* [THE TASK]:
Copy every line below where the string "purple" is found.

* [RECORD SET]:
┌──

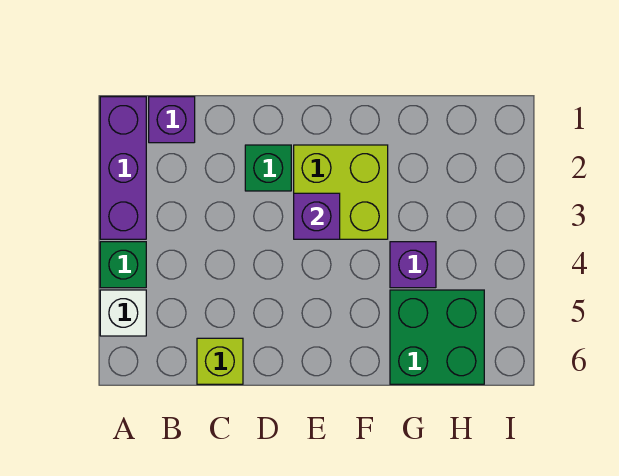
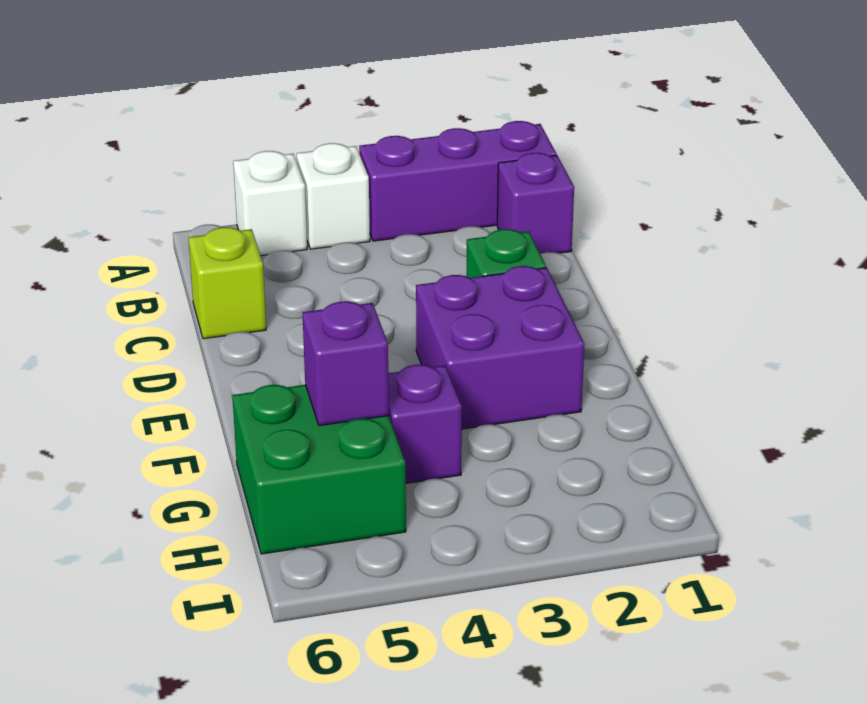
green brick A4 level 1 -> white brick A4 level 1
lime brick E2:F3 level 1 -> purple brick E2:F3 level 1
purple brick E3 level 2 -> purple brick G5 level 2

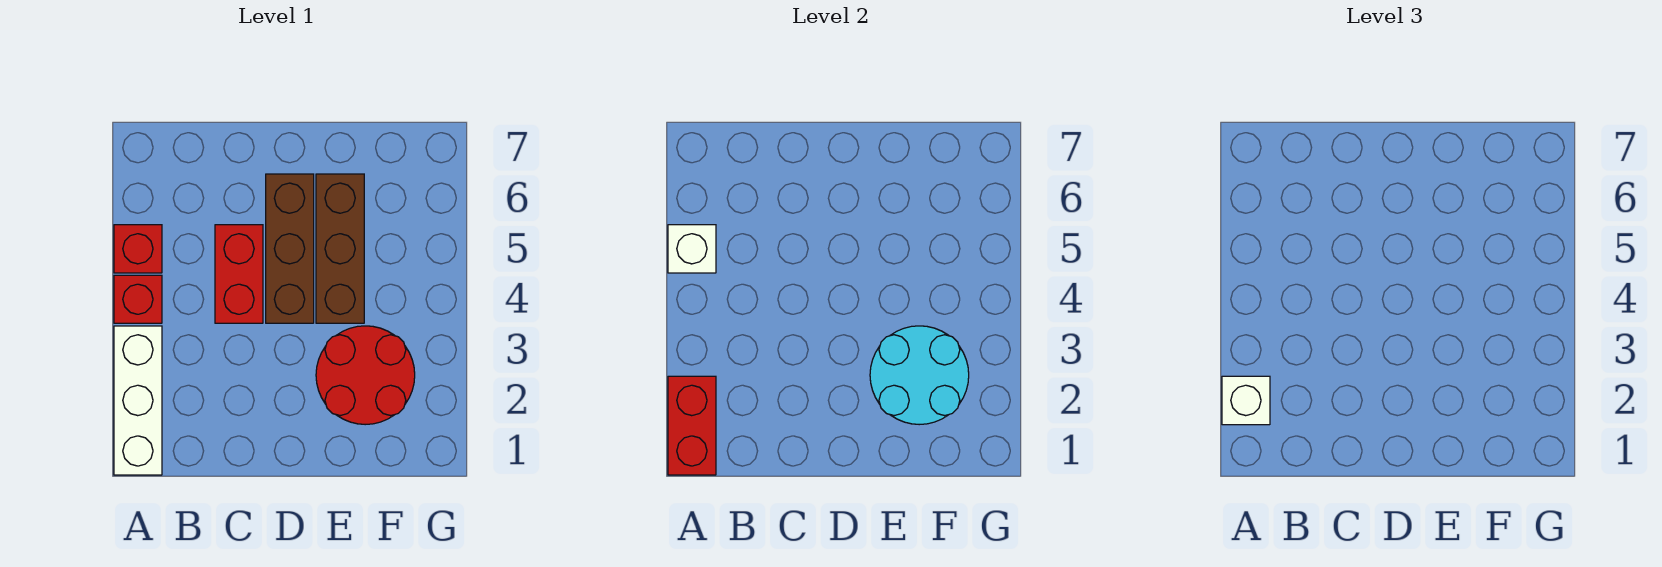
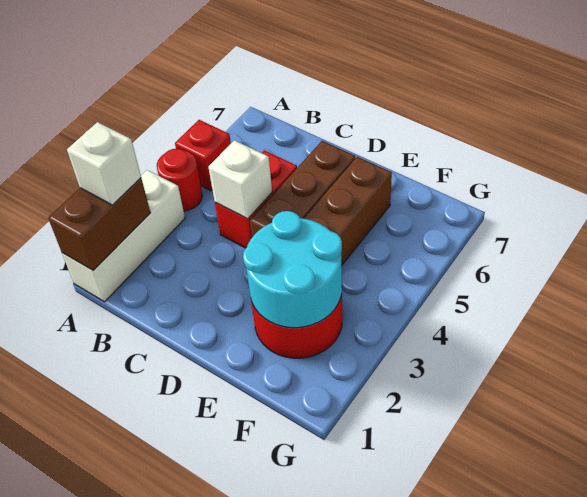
red brick A1:A2 level 2 -> brown brick A1:A2 level 2
red brick A4 level 1 -> red round brick A4 level 1
white brick A5 level 2 -> white brick C4 level 2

└──

* [RESULT FOR THIS TASK]:
lime brick E2:F3 level 1 -> purple brick E2:F3 level 1
purple brick E3 level 2 -> purple brick G5 level 2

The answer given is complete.